*Exercise requirements:* From the line bearing "yellow carrot [571,457,624,554]" down to the final line of the records below, give every line again exactly and add nothing.

─── Supplied records ───

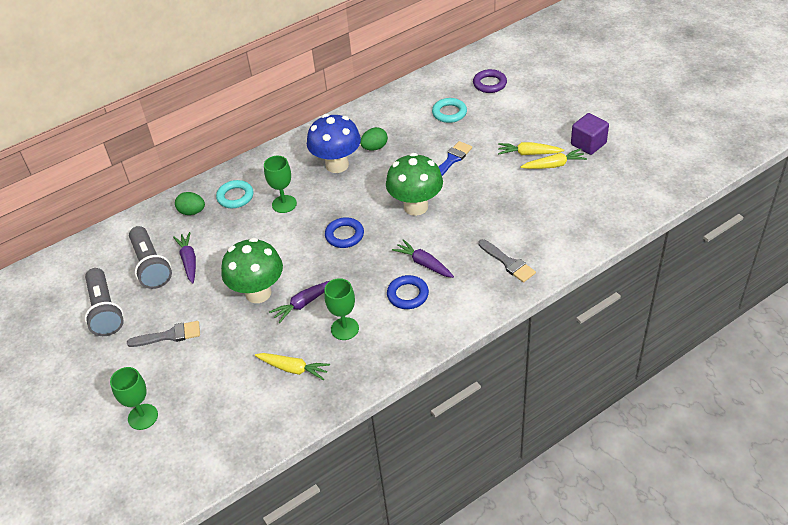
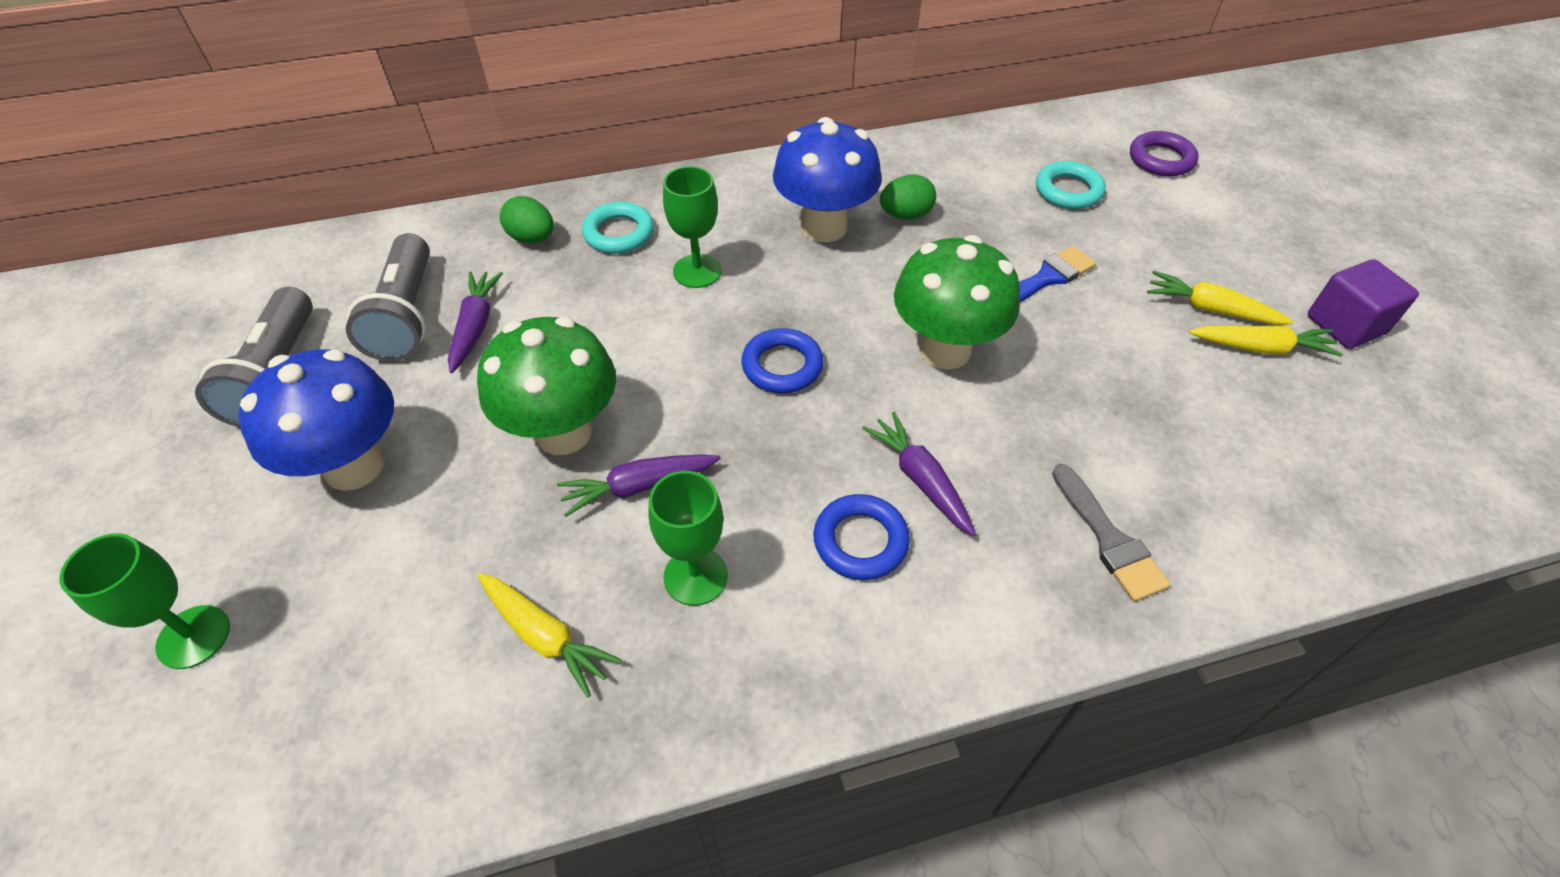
camera: 15 degrees right, 5 degrees up
grey brush [127,321,200,347] -> blue mushroom [238,349,394,491]

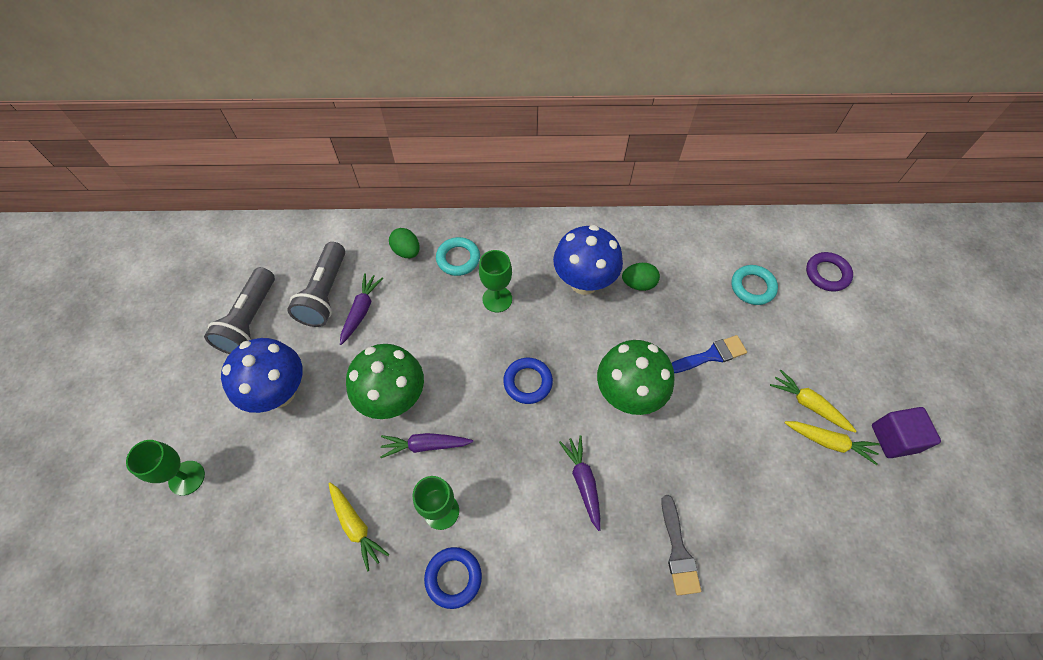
camera: 15 degrees right, 10 degrees up
blue ring [813,494,910,580] -> blue ring moved to [424,547,482,609]

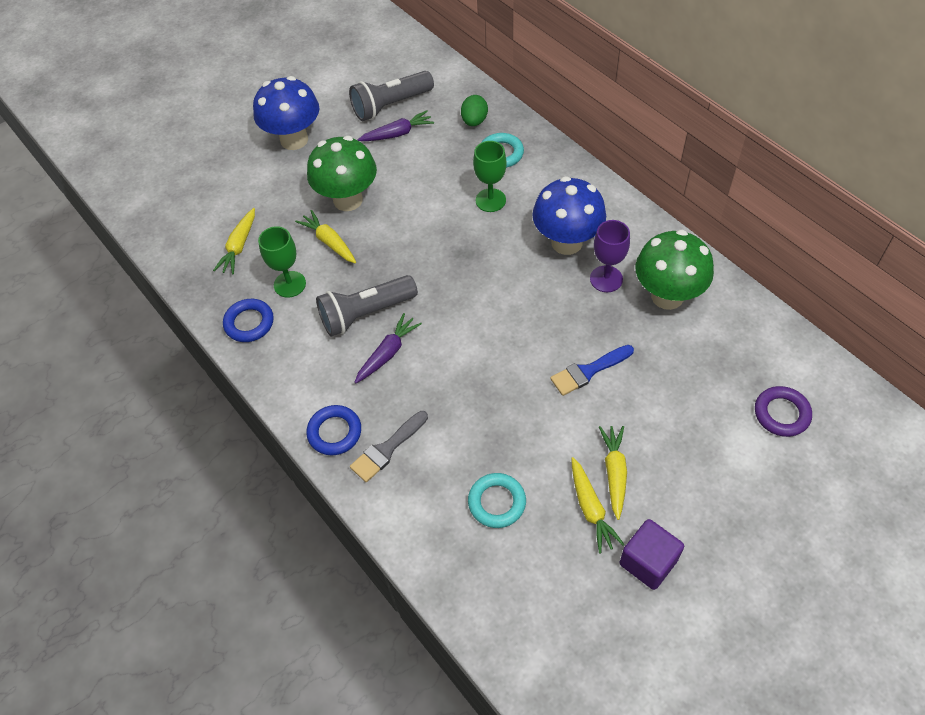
camera: 55 degrees right, 5 degrees down
green goblet [126,440,205,495] -> none
grey flashlight [204,267,275,354] -> grey flashlight moved to [316,275,418,337]
purple carrot [380,433,473,458] -> yellow carrot [295,210,356,263]
blue ring [503,358,553,404] -> blue ring moved to [306,405,361,455]
green mushroom [597,340,675,415] -> green mushroom moved to [635,229,714,310]
green egg [622,263,660,291] -> purple goblet [590,220,630,292]
blue brush [672,335,747,373] -> blue brush turned 120 degrees clockwise [550,345,634,396]
turquoise ring [732,265,778,305] -> turquoise ring moved to [468,473,526,528]

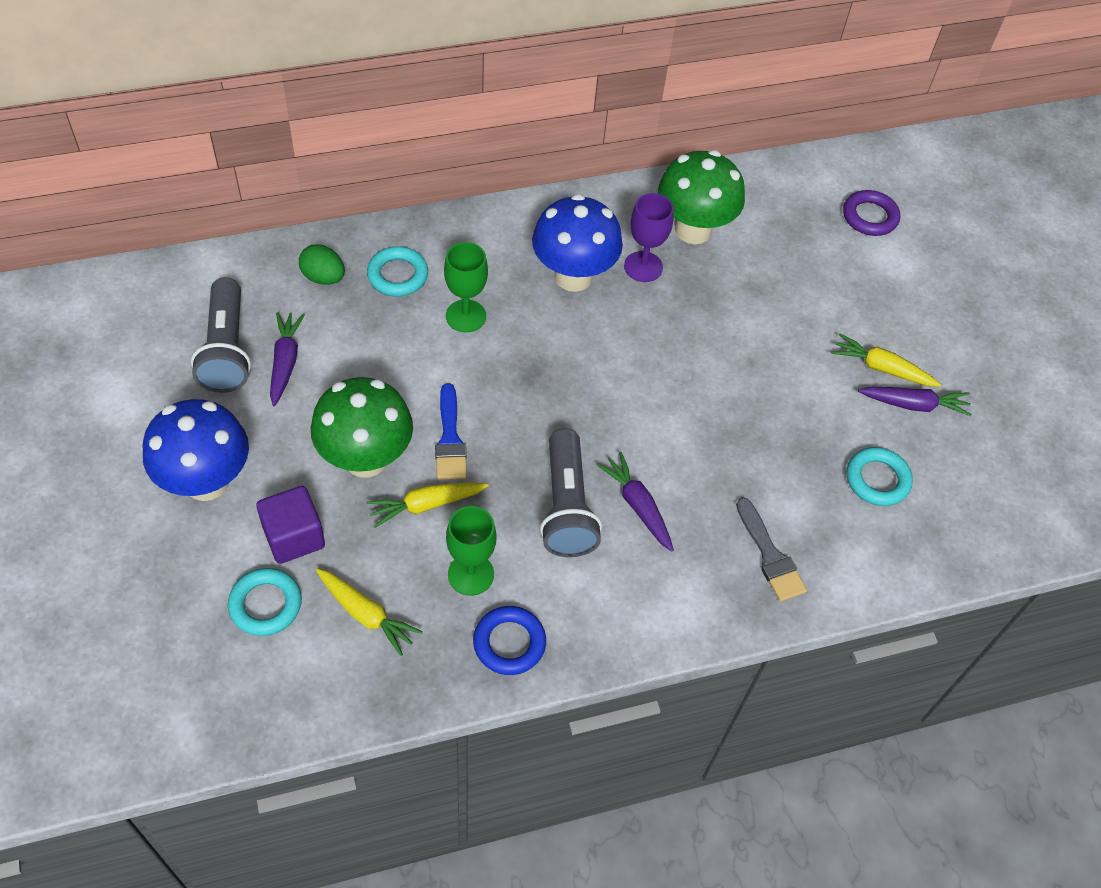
camera: 75 degrees left, 0 degrees up
blue ring [306,405,361,455] -> none
blue brush [550,345,634,396] -> blue brush moved to [435,383,467,480]
yellow carrot [571,457,624,554] -> purple carrot [858,386,972,417]
purple cube [620,519,684,590] -> purple cube moved to [256,486,325,564]
none -> turquoise ring [228,568,302,636]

───

*Answer below:*
yellow carrot [571,457,624,554] -> purple carrot [858,386,972,417]
purple cube [620,519,684,590] -> purple cube moved to [256,486,325,564]
none -> turquoise ring [228,568,302,636]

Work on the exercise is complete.